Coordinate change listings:
★ ★ ★

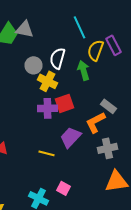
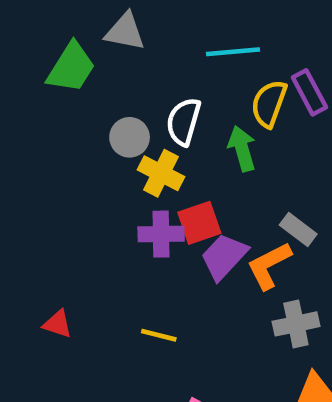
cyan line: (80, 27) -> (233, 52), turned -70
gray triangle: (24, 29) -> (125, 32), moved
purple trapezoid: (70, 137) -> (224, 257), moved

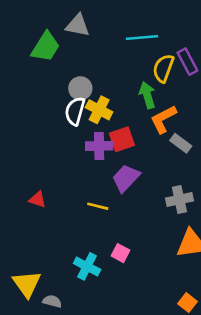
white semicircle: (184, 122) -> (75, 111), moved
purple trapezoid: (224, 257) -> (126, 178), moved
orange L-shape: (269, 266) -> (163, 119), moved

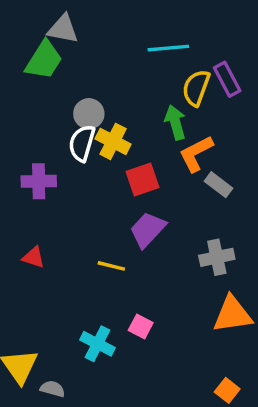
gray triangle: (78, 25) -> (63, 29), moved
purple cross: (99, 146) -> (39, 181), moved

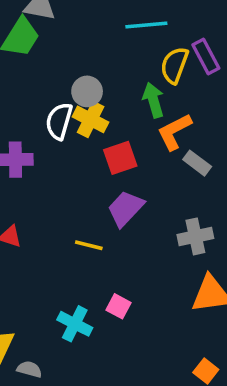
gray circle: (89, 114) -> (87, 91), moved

★ ★ ★

• _To-do item_:
Go through the entries line by line and count those with "purple". Give only the count.

• _Result of the task_:
3